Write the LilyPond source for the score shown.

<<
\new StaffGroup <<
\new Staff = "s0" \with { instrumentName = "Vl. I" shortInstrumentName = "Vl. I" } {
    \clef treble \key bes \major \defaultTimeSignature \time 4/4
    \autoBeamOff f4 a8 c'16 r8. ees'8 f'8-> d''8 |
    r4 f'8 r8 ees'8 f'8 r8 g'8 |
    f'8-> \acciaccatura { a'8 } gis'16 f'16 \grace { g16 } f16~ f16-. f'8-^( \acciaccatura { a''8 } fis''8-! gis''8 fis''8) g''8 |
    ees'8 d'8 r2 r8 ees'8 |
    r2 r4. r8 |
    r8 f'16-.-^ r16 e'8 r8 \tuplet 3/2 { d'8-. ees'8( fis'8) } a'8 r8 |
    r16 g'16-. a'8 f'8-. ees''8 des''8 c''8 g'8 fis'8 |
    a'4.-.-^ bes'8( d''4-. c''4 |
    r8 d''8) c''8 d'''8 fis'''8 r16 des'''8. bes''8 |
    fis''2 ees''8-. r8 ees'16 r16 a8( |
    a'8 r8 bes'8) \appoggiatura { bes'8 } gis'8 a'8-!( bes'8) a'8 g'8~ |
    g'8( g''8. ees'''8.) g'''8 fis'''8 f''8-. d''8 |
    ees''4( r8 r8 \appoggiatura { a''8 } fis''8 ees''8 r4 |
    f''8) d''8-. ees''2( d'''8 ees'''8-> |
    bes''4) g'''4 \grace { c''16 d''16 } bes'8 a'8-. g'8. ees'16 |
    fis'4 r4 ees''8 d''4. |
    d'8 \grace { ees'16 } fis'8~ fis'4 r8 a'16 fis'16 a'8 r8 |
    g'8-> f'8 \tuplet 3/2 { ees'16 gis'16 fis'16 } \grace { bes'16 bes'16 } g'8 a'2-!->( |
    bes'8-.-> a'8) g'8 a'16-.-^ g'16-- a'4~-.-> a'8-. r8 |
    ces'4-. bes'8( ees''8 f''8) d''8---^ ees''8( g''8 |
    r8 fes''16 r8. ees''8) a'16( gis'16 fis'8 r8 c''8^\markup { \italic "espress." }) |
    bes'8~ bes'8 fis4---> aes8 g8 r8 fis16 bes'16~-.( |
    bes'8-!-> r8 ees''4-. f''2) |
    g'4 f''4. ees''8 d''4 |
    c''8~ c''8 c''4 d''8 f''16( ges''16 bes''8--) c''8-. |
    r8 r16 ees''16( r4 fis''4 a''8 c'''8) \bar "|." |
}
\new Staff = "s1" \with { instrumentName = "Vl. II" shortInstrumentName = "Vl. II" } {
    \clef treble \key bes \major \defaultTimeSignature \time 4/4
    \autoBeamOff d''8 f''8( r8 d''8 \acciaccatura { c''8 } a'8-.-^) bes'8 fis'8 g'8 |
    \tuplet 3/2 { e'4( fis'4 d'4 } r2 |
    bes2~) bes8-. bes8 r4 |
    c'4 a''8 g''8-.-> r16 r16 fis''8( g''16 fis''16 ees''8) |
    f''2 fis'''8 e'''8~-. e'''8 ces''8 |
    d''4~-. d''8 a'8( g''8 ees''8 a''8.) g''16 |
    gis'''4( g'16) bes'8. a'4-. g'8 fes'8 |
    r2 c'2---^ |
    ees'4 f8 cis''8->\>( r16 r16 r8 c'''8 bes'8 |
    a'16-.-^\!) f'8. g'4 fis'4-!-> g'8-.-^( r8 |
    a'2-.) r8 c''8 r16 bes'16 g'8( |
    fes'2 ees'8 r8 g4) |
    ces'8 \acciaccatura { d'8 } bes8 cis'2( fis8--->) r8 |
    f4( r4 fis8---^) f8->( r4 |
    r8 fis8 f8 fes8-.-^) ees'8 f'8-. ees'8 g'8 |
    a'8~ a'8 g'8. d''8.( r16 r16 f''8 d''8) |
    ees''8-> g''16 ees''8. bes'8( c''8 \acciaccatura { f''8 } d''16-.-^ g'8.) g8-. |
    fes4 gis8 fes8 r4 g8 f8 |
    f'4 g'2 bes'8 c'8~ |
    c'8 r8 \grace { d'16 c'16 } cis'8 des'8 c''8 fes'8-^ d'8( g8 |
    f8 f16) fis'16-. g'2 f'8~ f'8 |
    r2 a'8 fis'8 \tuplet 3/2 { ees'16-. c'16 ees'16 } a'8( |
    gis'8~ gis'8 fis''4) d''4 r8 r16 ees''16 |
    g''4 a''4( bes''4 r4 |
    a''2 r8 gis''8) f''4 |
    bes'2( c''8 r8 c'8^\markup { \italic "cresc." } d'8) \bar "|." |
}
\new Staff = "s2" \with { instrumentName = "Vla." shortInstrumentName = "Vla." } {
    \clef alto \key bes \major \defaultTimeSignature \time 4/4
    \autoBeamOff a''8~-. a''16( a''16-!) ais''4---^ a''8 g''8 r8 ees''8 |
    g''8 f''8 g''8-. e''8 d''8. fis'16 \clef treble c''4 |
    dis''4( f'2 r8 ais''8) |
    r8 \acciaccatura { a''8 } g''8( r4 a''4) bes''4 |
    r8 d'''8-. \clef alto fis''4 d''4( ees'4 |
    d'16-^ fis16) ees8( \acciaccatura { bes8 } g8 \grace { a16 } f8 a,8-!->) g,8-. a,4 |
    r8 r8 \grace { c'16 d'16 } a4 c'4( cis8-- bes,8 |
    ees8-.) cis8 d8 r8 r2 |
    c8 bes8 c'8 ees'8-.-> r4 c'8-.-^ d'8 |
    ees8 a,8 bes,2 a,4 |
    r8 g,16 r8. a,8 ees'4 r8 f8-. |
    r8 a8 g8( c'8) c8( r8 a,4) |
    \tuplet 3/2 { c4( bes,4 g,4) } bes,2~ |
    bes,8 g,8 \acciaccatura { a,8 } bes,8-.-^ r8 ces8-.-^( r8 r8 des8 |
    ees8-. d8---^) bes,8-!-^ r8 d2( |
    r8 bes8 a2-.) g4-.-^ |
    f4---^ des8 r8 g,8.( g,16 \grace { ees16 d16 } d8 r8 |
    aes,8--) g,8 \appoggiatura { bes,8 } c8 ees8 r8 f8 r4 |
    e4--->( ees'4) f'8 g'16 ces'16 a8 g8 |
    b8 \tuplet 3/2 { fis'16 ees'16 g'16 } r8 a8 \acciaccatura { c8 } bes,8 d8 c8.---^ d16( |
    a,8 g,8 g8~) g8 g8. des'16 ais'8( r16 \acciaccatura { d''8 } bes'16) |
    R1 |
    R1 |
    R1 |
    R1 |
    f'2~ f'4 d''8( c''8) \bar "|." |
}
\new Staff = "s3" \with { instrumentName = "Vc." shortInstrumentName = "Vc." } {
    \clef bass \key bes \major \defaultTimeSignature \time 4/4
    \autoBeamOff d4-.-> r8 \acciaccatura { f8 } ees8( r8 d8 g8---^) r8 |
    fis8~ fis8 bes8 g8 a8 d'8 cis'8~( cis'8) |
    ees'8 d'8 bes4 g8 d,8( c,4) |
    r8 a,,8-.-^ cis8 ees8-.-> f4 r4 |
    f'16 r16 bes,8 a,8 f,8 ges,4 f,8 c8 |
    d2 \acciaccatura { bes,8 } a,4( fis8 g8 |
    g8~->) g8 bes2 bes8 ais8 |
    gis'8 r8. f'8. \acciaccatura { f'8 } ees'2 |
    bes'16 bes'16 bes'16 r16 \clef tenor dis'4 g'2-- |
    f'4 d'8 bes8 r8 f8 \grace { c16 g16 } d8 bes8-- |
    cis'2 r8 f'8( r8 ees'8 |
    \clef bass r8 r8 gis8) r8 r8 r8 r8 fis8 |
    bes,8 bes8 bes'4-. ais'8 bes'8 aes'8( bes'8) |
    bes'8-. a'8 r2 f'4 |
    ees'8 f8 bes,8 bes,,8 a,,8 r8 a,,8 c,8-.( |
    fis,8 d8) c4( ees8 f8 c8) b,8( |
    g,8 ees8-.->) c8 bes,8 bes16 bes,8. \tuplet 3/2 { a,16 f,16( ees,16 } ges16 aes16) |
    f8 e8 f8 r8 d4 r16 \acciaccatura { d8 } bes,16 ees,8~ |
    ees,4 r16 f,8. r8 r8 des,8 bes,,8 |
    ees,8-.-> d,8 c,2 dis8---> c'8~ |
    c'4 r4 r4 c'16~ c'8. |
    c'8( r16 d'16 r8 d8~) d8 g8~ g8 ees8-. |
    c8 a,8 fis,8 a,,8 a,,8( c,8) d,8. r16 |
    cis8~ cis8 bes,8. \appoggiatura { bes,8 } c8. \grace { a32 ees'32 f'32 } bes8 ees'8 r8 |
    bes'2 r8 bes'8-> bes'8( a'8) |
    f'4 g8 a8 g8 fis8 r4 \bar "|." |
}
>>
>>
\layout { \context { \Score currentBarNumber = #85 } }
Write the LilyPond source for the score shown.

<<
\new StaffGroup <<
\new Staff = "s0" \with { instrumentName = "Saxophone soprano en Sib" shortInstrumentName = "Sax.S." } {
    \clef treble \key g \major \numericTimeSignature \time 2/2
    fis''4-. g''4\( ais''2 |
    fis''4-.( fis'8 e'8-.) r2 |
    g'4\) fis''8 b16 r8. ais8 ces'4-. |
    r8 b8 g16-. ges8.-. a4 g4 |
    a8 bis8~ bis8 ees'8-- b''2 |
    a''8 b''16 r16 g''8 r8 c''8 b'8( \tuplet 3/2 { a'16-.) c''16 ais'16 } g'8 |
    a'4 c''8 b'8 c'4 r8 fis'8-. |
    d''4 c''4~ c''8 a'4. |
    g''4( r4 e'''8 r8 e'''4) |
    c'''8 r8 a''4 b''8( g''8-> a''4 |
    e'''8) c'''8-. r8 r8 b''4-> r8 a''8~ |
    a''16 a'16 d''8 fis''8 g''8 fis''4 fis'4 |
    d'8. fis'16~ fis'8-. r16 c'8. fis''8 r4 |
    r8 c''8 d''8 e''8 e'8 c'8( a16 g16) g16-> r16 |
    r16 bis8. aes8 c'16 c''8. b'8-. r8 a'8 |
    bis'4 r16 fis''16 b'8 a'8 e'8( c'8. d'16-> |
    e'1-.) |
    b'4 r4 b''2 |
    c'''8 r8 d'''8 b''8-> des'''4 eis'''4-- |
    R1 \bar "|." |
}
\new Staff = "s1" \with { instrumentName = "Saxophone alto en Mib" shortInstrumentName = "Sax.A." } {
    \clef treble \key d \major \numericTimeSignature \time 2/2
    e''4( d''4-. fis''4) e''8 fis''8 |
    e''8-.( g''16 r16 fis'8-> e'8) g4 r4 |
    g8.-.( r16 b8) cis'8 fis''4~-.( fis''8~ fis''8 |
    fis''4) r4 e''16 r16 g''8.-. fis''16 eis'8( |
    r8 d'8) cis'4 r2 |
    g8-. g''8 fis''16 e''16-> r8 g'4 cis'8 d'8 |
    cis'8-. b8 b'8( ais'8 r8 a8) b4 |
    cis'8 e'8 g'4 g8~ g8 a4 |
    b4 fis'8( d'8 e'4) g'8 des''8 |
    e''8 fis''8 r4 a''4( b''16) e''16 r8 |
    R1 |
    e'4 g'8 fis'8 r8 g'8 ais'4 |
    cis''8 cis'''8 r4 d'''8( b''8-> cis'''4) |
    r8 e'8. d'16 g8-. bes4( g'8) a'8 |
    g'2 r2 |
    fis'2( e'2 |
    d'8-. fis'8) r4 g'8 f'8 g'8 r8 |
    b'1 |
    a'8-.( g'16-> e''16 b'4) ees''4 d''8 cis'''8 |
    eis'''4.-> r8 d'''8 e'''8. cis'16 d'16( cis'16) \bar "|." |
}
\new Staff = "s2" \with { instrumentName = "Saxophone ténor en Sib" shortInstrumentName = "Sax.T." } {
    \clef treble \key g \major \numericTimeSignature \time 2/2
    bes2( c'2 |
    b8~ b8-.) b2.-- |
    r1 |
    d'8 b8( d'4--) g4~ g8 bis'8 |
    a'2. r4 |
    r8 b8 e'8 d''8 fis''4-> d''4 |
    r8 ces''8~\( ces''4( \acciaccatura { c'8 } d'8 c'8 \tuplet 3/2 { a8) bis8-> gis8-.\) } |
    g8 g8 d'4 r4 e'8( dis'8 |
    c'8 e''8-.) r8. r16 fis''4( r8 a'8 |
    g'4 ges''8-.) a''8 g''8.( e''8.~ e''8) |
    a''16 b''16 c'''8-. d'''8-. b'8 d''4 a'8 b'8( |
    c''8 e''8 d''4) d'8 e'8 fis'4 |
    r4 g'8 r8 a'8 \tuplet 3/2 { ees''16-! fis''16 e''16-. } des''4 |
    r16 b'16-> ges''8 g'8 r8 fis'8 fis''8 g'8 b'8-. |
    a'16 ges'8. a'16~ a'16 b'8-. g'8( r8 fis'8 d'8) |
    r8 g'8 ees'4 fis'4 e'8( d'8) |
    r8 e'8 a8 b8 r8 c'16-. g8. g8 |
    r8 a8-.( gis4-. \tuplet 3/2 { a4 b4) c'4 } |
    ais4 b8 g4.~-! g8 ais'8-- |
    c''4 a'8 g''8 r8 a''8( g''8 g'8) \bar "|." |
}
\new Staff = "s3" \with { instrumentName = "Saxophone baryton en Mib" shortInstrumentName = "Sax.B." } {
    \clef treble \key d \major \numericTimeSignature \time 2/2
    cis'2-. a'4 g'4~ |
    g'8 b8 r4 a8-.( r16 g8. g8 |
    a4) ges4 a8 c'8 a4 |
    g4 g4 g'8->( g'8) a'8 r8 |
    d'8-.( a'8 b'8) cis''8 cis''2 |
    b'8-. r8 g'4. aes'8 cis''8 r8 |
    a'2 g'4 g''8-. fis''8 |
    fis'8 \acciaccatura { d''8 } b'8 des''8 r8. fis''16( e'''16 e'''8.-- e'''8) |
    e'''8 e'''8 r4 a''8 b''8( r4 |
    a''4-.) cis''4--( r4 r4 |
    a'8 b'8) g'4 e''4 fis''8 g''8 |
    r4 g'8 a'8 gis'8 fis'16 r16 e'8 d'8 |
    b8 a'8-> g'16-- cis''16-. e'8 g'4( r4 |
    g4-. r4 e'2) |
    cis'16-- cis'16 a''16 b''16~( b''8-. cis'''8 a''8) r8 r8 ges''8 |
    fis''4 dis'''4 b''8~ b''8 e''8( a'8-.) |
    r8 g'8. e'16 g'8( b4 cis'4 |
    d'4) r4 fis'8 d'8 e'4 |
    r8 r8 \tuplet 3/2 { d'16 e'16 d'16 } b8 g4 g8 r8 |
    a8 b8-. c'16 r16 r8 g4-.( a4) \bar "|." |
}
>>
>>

━━━━━━━━

▶ [Exercise directions]: From the records, return every line that contains the string "autoBeamOff", matching case exactly.

▶ [Full solution]:
    \autoBeamOff f4 a8 c'16 r8. ees'8 f'8-> d''8 |
    \autoBeamOff d''8 f''8( r8 d''8 \acciaccatura { c''8 } a'8-.-^) bes'8 fis'8 g'8 |
    \autoBeamOff a''8~-. a''16( a''16-!) ais''4---^ a''8 g''8 r8 ees''8 |
    \autoBeamOff d4-.-> r8 \acciaccatura { f8 } ees8( r8 d8 g8---^) r8 |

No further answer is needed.